▶ _PROBLEM DETAILS_
Copy the lines of text in each of the items below word for word, leaving out the pictures.

──────────────────────────────

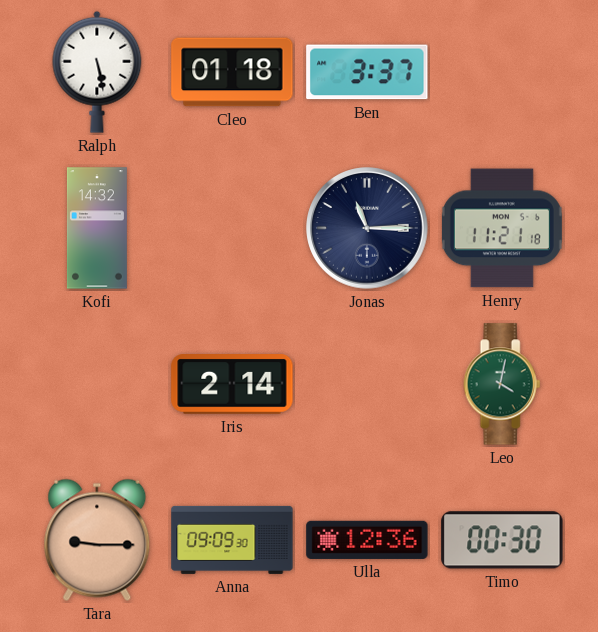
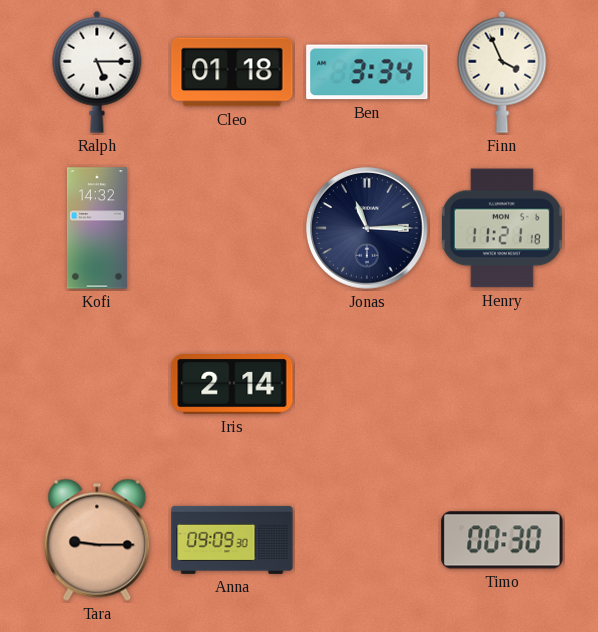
Ralph: 5:28 -> 5:15
Ben: 3:37 -> 3:34
Finn: none -> 3:56
Leo: 4:02 -> none
Ulla: 12:36 -> none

──────────────────────────────

▶ _CORRECT RESPONSE_
Ralph: 5:28 -> 5:15
Ben: 3:37 -> 3:34
Finn: none -> 3:56
Leo: 4:02 -> none
Ulla: 12:36 -> none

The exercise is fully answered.